▶ **What to do**
Look for the word "AGND" in the entries and copy every line where it shows up.

▶ **Task inputs**
=-=-=-=-=
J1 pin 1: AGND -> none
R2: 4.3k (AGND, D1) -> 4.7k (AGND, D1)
=-=-=-=-=
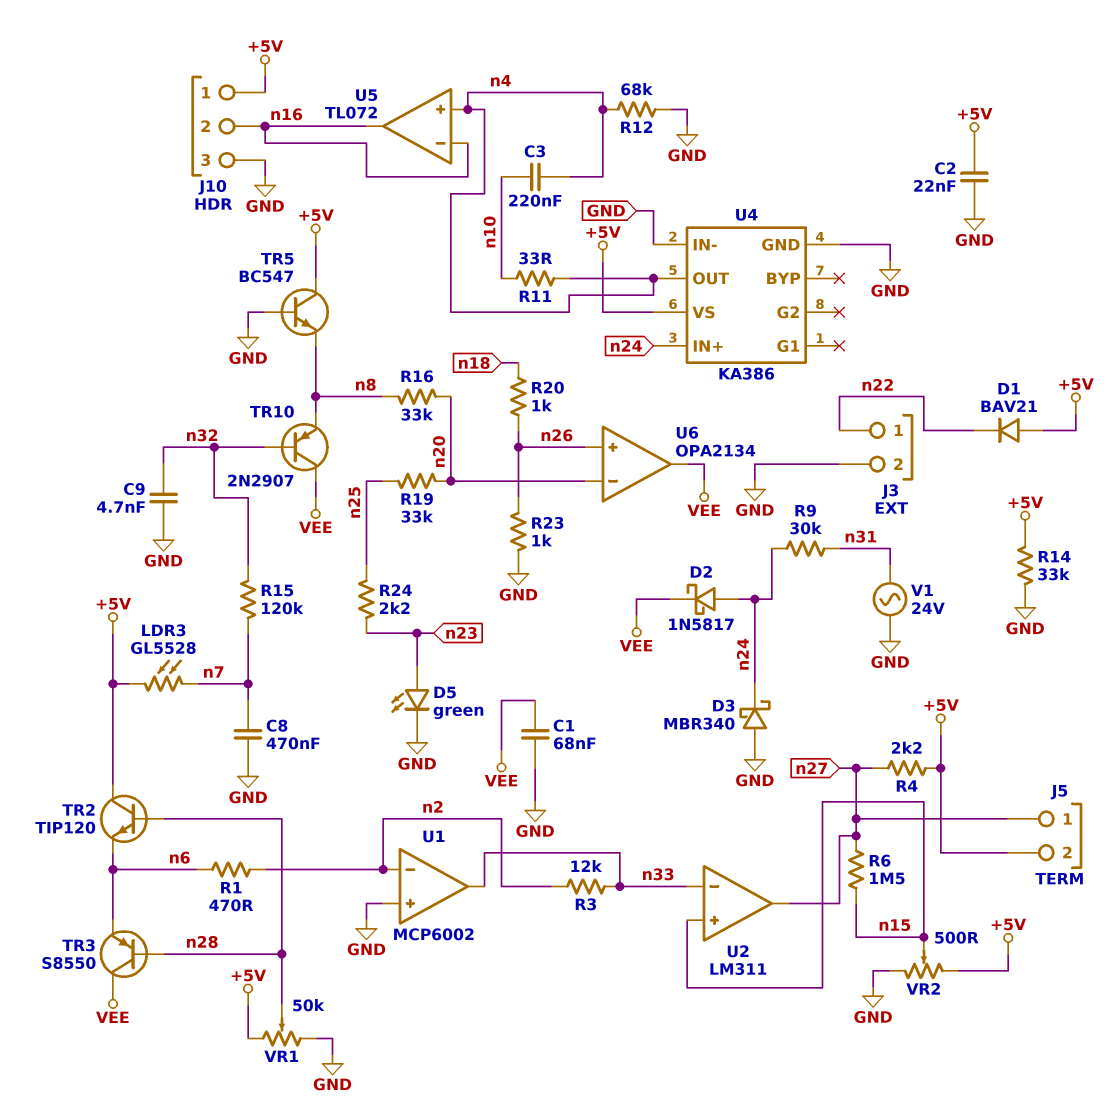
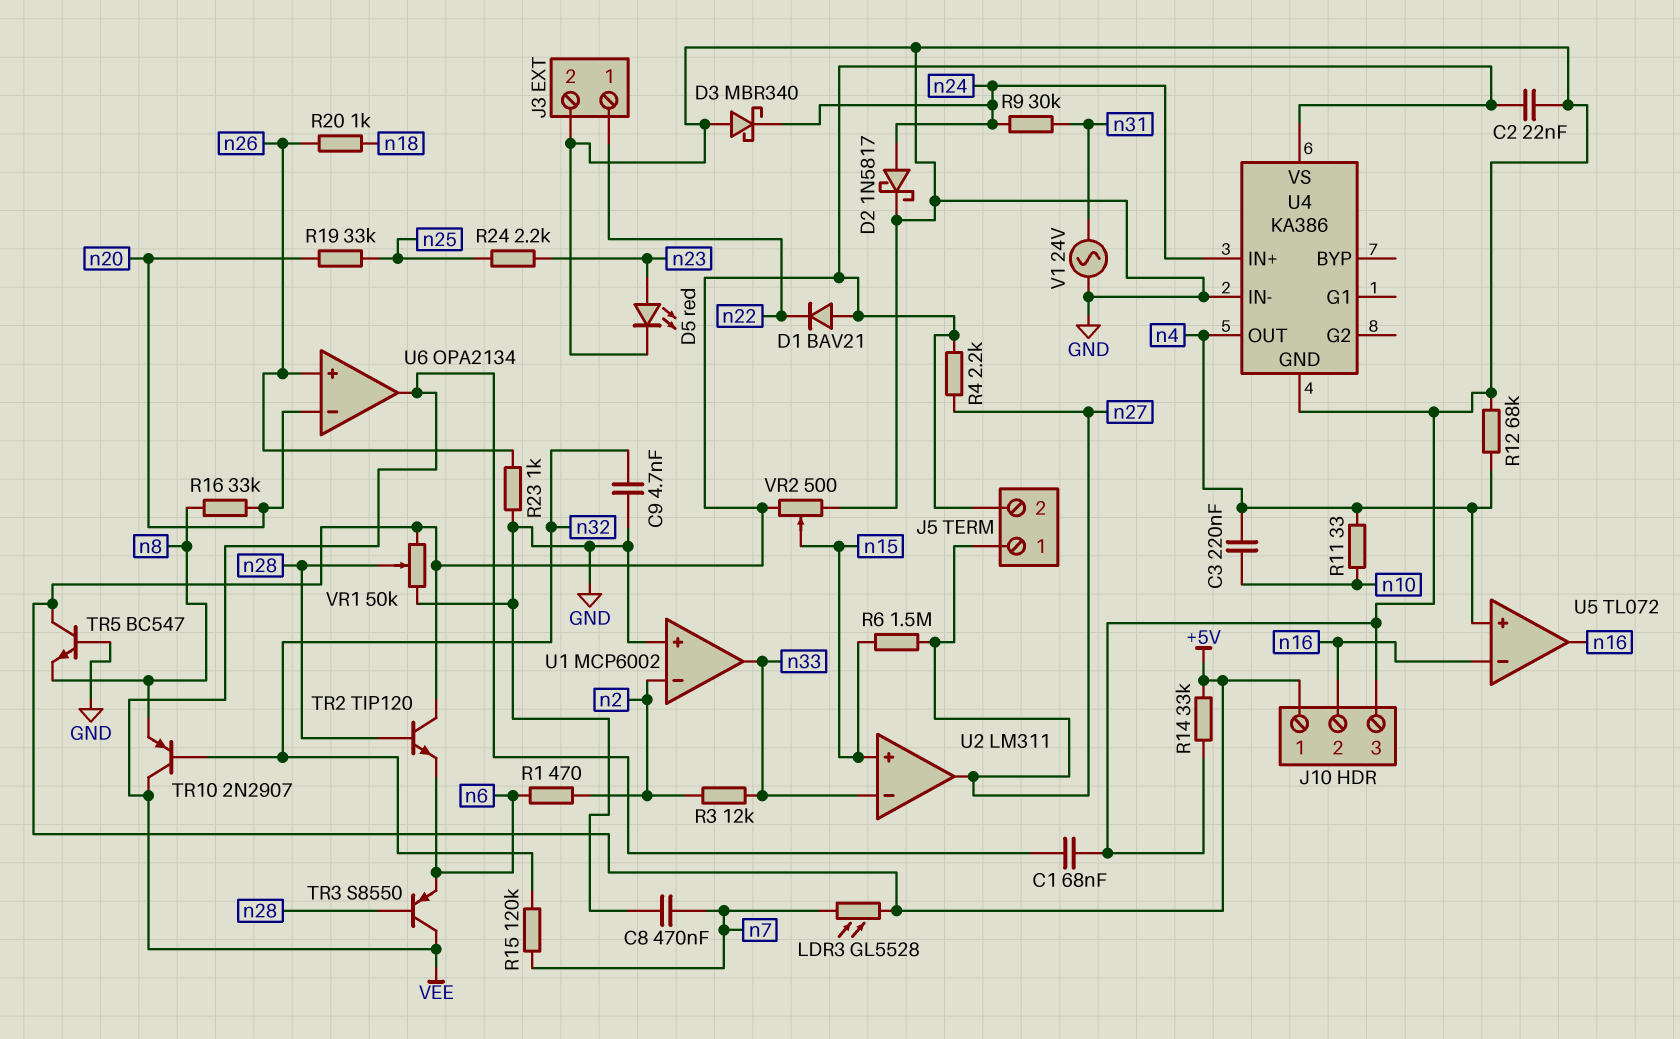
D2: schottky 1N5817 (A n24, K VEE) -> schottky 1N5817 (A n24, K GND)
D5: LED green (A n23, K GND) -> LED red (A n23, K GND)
=-=-=-=-=
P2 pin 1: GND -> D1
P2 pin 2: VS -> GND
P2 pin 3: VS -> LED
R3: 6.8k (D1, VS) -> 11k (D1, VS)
=-=-=-=-=
▶ **Task result**
J1 pin 1: AGND -> none
R2: 4.3k (AGND, D1) -> 4.7k (AGND, D1)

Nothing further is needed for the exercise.